**EXERCISE REQUIREMENTS**.
When you reach the line that contains "D3: LED (A IND, K VCC) -> LED (A VCC, K IND)" in the data below, copy it and every line after it exactly, adding nothing.

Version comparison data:
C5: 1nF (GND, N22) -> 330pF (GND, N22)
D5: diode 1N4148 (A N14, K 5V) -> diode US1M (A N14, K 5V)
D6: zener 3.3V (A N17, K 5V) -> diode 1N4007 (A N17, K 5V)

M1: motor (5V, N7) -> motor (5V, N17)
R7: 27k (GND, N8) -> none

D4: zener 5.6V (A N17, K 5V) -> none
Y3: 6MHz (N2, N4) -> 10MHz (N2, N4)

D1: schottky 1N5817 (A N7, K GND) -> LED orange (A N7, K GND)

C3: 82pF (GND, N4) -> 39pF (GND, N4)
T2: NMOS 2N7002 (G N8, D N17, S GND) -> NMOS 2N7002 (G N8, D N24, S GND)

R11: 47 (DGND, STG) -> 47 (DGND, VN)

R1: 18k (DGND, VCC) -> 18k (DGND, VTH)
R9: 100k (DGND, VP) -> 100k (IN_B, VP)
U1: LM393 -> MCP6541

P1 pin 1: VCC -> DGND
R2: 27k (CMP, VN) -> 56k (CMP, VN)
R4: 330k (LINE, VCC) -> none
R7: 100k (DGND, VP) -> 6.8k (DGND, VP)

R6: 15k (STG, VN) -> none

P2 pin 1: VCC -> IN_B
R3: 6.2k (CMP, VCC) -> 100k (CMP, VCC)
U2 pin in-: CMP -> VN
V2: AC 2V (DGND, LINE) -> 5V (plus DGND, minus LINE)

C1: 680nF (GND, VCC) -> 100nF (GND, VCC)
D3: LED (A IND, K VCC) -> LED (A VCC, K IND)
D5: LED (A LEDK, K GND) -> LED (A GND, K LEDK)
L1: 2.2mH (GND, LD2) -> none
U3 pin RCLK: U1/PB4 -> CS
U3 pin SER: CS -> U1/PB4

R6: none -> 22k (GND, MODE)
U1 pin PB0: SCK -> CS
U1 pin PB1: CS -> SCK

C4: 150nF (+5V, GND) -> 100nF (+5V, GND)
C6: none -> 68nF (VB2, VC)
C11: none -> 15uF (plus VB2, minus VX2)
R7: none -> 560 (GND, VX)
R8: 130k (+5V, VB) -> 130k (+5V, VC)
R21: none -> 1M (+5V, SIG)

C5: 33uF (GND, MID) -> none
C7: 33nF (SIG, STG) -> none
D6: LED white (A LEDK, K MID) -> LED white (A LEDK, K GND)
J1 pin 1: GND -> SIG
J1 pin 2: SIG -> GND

**SOLUTION TO THIS TASK**.
D3: LED (A IND, K VCC) -> LED (A VCC, K IND)
D5: LED (A LEDK, K GND) -> LED (A GND, K LEDK)
L1: 2.2mH (GND, LD2) -> none
U3 pin RCLK: U1/PB4 -> CS
U3 pin SER: CS -> U1/PB4

R6: none -> 22k (GND, MODE)
U1 pin PB0: SCK -> CS
U1 pin PB1: CS -> SCK

C4: 150nF (+5V, GND) -> 100nF (+5V, GND)
C6: none -> 68nF (VB2, VC)
C11: none -> 15uF (plus VB2, minus VX2)
R7: none -> 560 (GND, VX)
R8: 130k (+5V, VB) -> 130k (+5V, VC)
R21: none -> 1M (+5V, SIG)

C5: 33uF (GND, MID) -> none
C7: 33nF (SIG, STG) -> none
D6: LED white (A LEDK, K MID) -> LED white (A LEDK, K GND)
J1 pin 1: GND -> SIG
J1 pin 2: SIG -> GND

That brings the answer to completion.